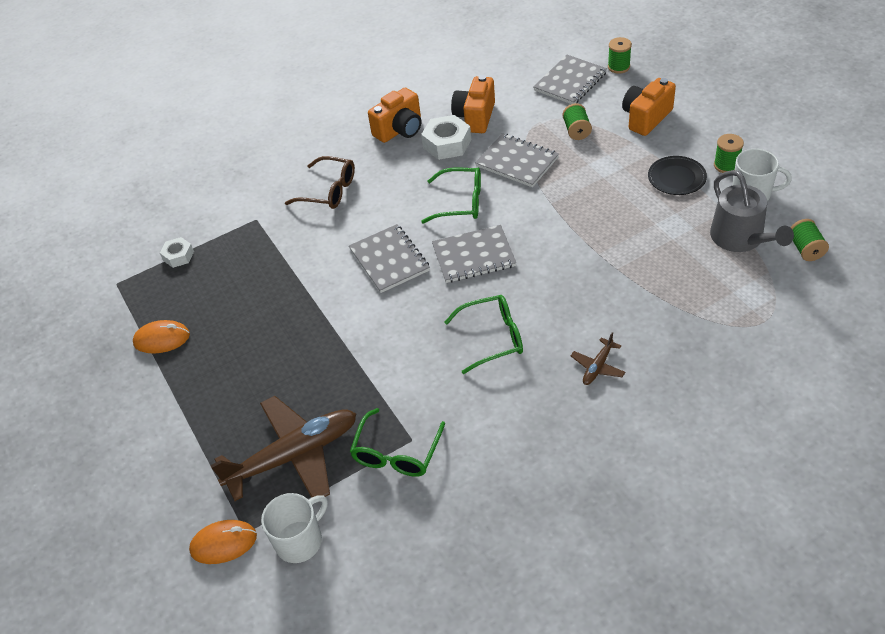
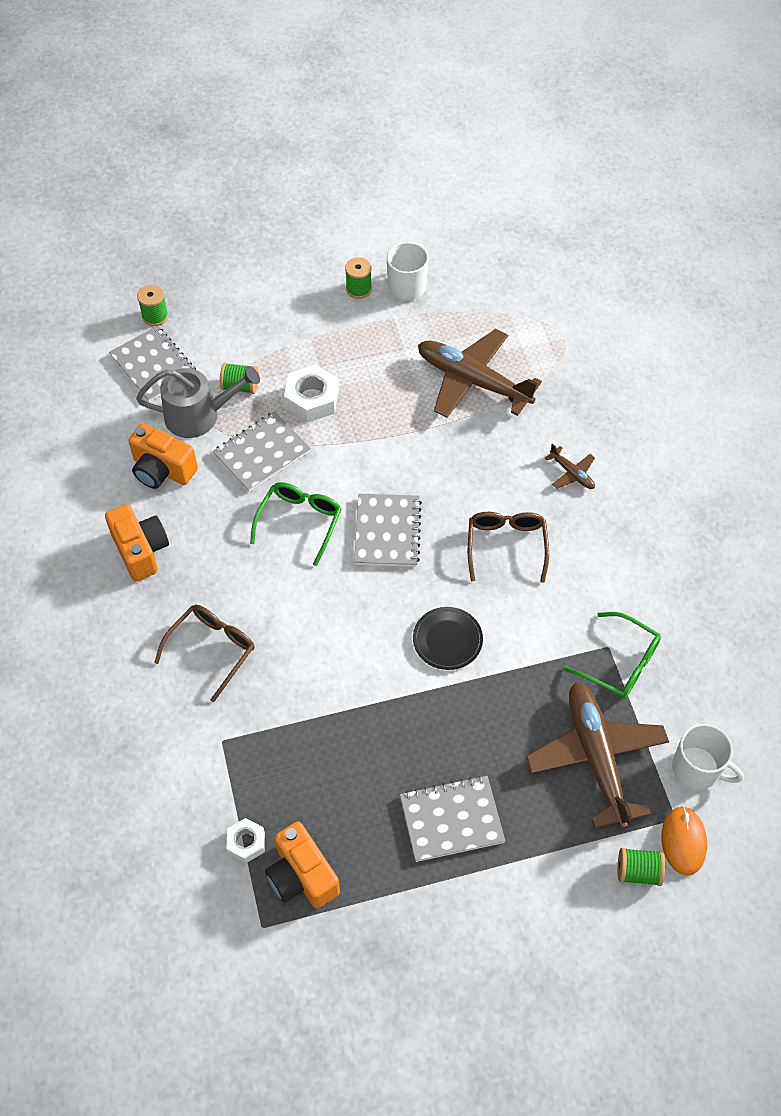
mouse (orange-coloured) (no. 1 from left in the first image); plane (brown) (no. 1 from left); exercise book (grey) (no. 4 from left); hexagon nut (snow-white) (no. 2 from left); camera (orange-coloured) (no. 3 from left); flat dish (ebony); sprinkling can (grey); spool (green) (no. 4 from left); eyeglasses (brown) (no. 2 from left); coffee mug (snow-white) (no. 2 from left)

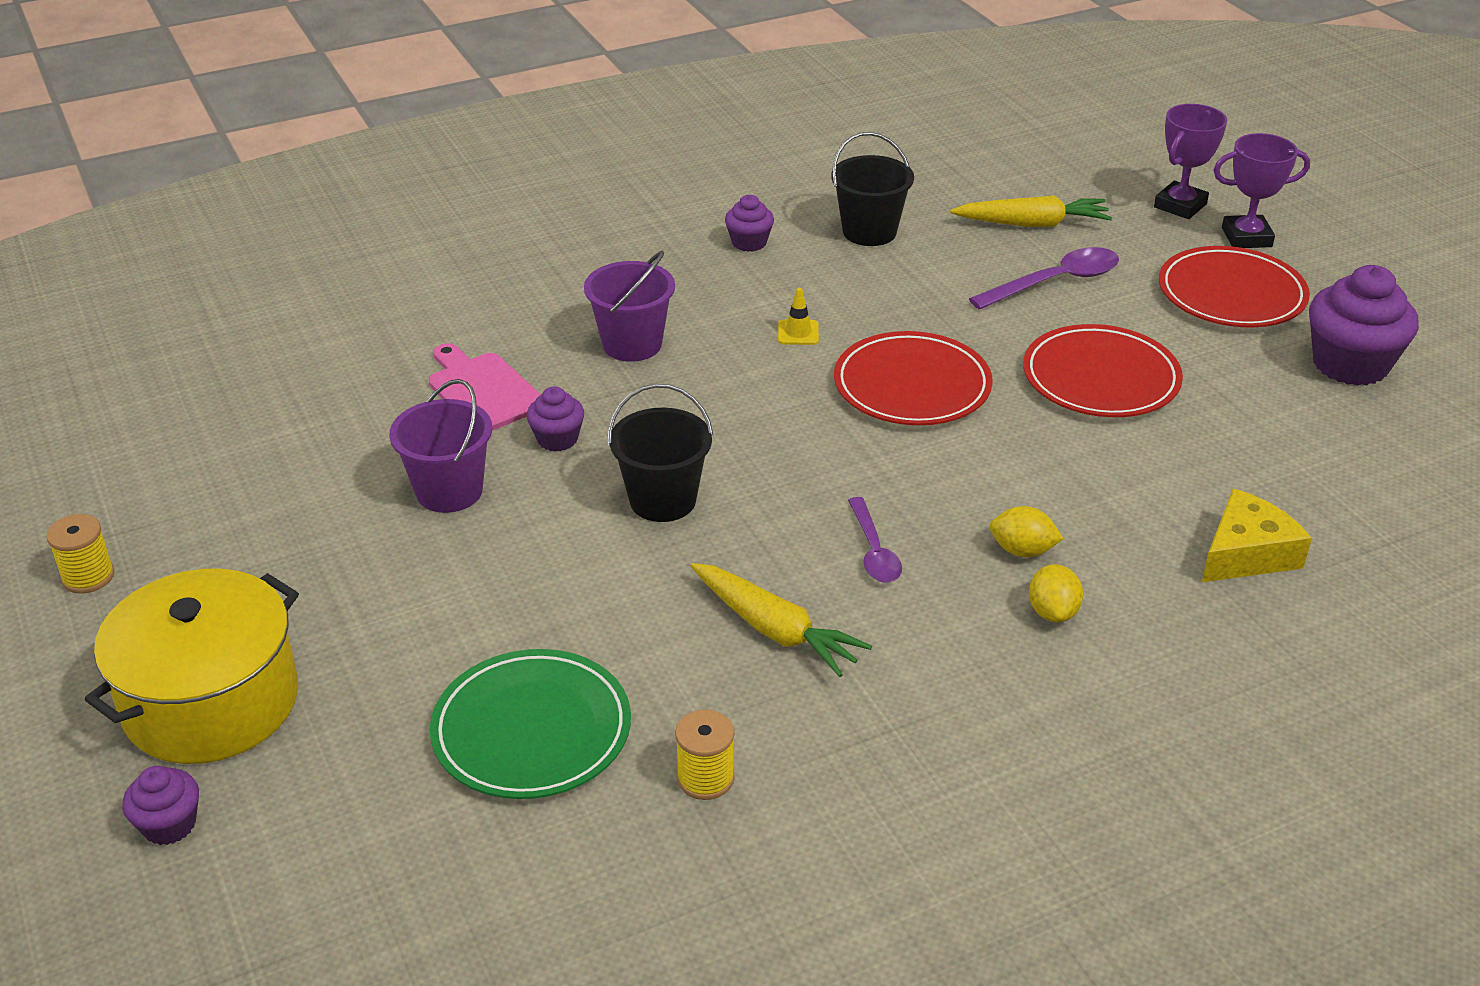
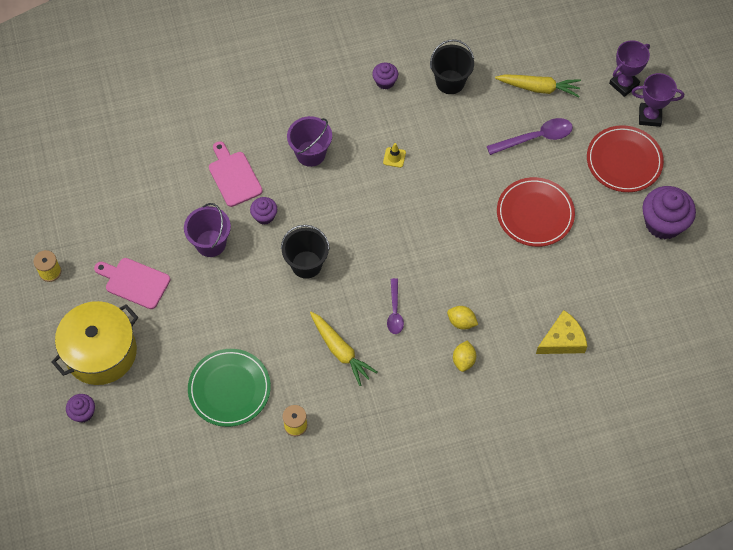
flat dish (scarlet) (no. 1 from left in the first image); cutting board (rosy) (no. 1 from left)

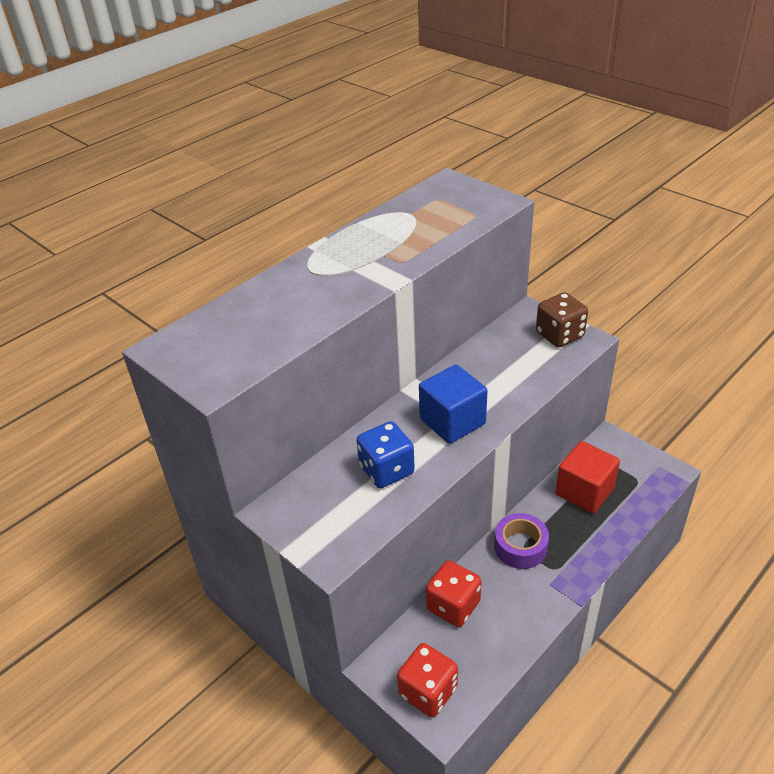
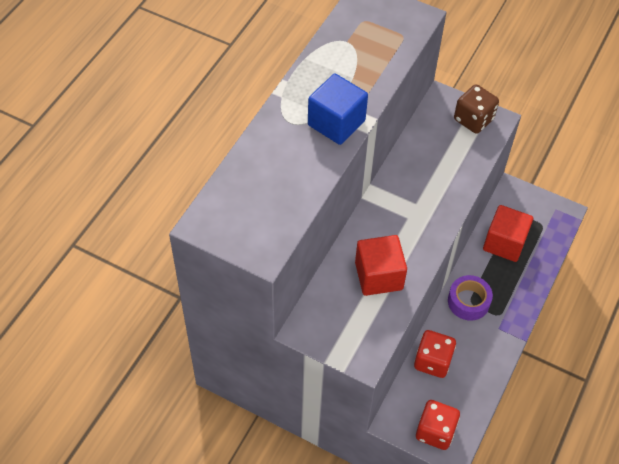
solid cube (blue); solid cube (scarlet) (no. 1 from left)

### What you need to do
Everything in the data except the pictures must appear in your answer unchanged.

### Answer to the problem
mouse (orange-coloured) (no. 1 from left in the first image); plane (brown) (no. 1 from left); exercise book (grey) (no. 4 from left); hexagon nut (snow-white) (no. 2 from left); camera (orange-coloured) (no. 3 from left); flat dish (ebony); sprinkling can (grey); spool (green) (no. 4 from left); eyeglasses (brown) (no. 2 from left); coffee mug (snow-white) (no. 2 from left)

flat dish (scarlet) (no. 1 from left in the first image); cutting board (rosy) (no. 1 from left)

solid cube (blue); solid cube (scarlet) (no. 1 from left)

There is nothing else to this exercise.